→ **Aim of the task**: Apart from the images, reproduce all of the data word for word.

→ **Records to process**:
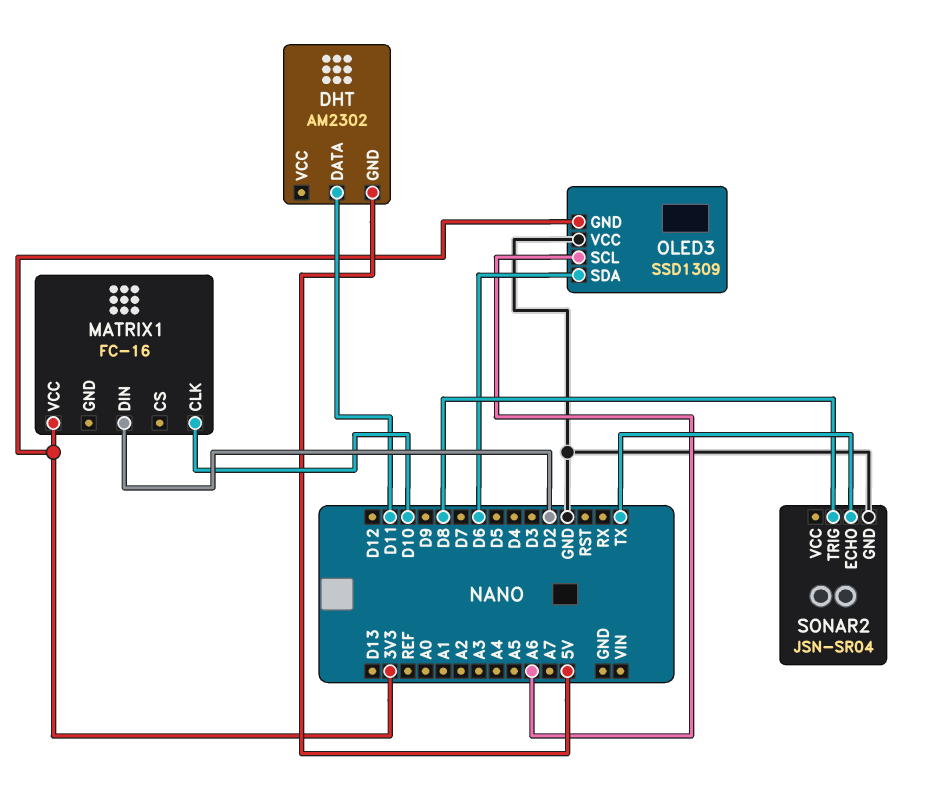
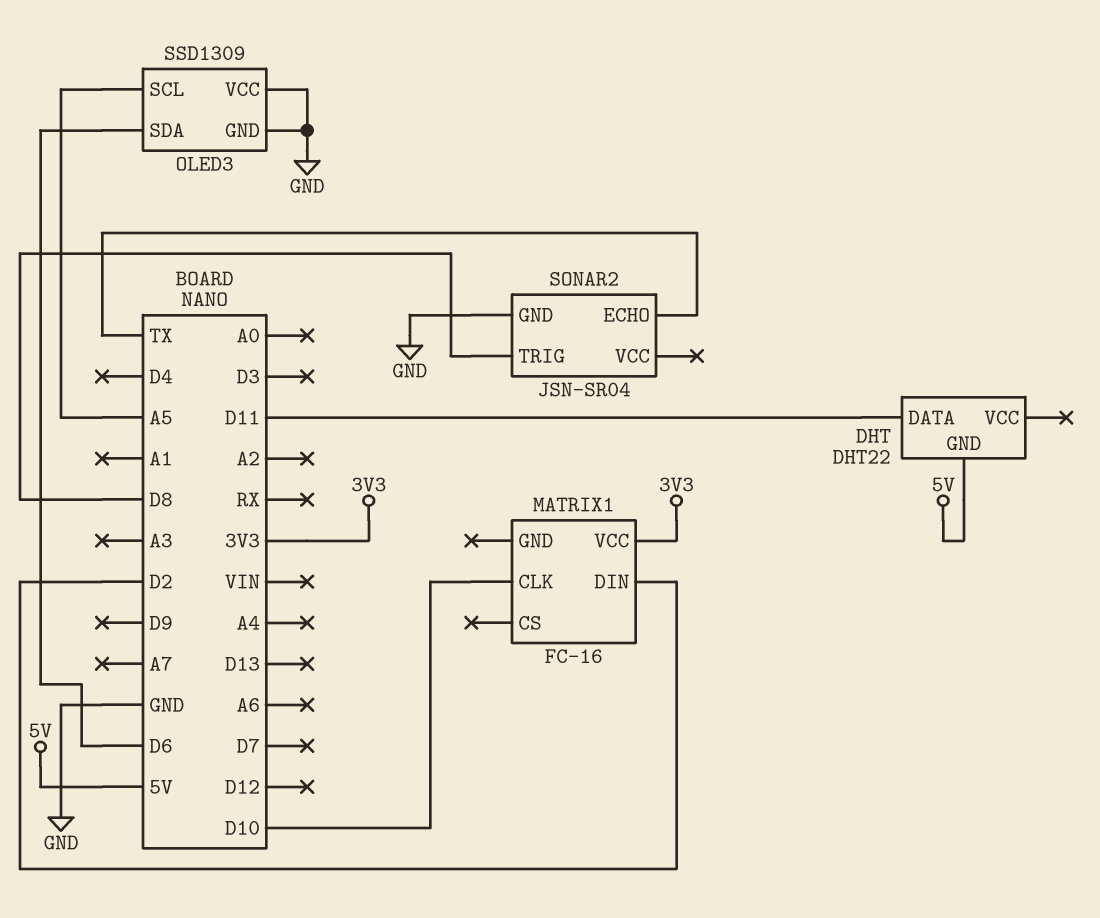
DHT: AM2302 -> DHT22
OLED3 pin GND: 3V3 -> GND
OLED3 pin SCL: A6 -> A5

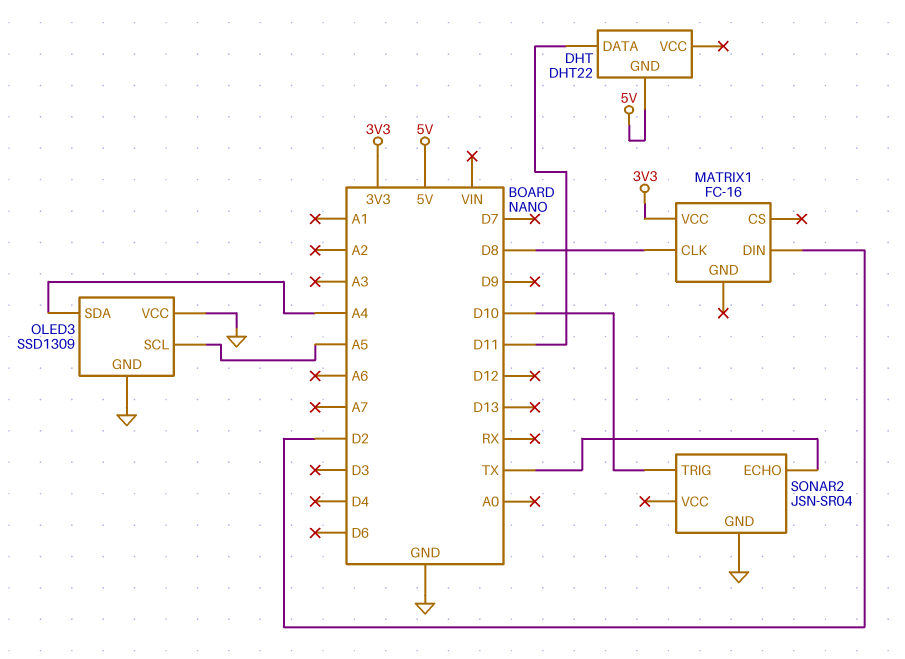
MATRIX1 pin CLK: D10 -> D8
OLED3 pin SDA: D6 -> A4
SONAR2 pin TRIG: D8 -> D10

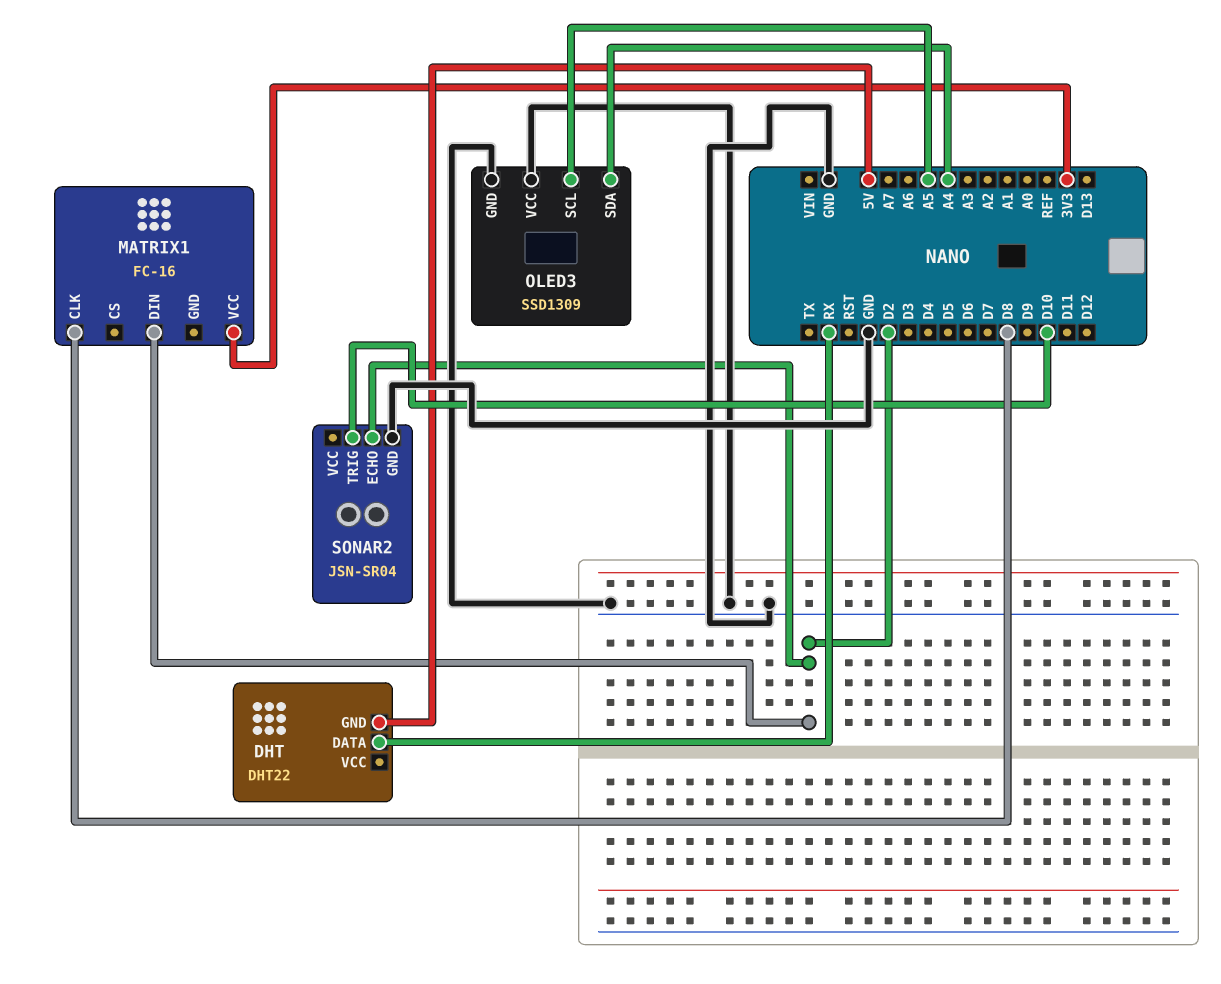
DHT pin DATA: D11 -> RX
SONAR2 pin ECHO: TX -> D2

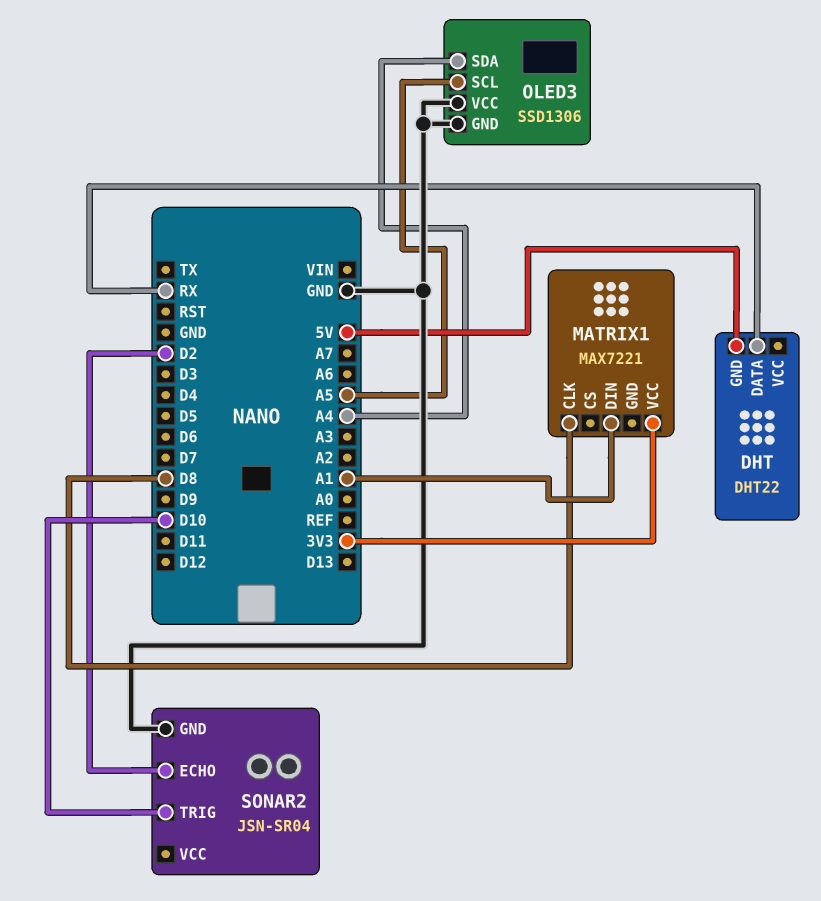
MATRIX1: FC-16 -> MAX7221
MATRIX1 pin DIN: D2 -> A1
OLED3: SSD1309 -> SSD1306

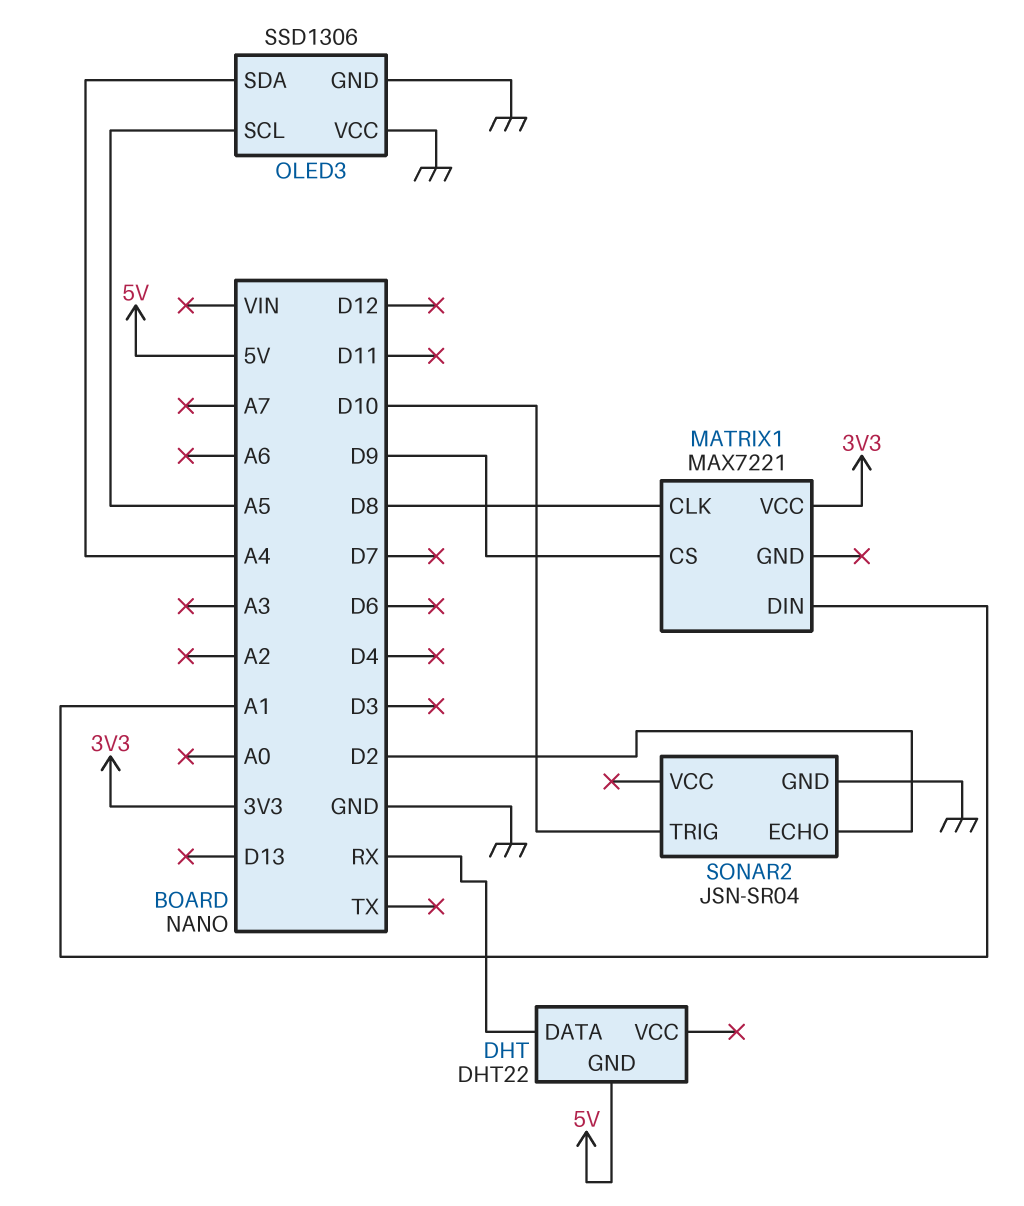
MATRIX1 pin CS: none -> D9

→ **Task solution**:
DHT: AM2302 -> DHT22
OLED3 pin GND: 3V3 -> GND
OLED3 pin SCL: A6 -> A5

MATRIX1 pin CLK: D10 -> D8
OLED3 pin SDA: D6 -> A4
SONAR2 pin TRIG: D8 -> D10

DHT pin DATA: D11 -> RX
SONAR2 pin ECHO: TX -> D2

MATRIX1: FC-16 -> MAX7221
MATRIX1 pin DIN: D2 -> A1
OLED3: SSD1309 -> SSD1306

MATRIX1 pin CS: none -> D9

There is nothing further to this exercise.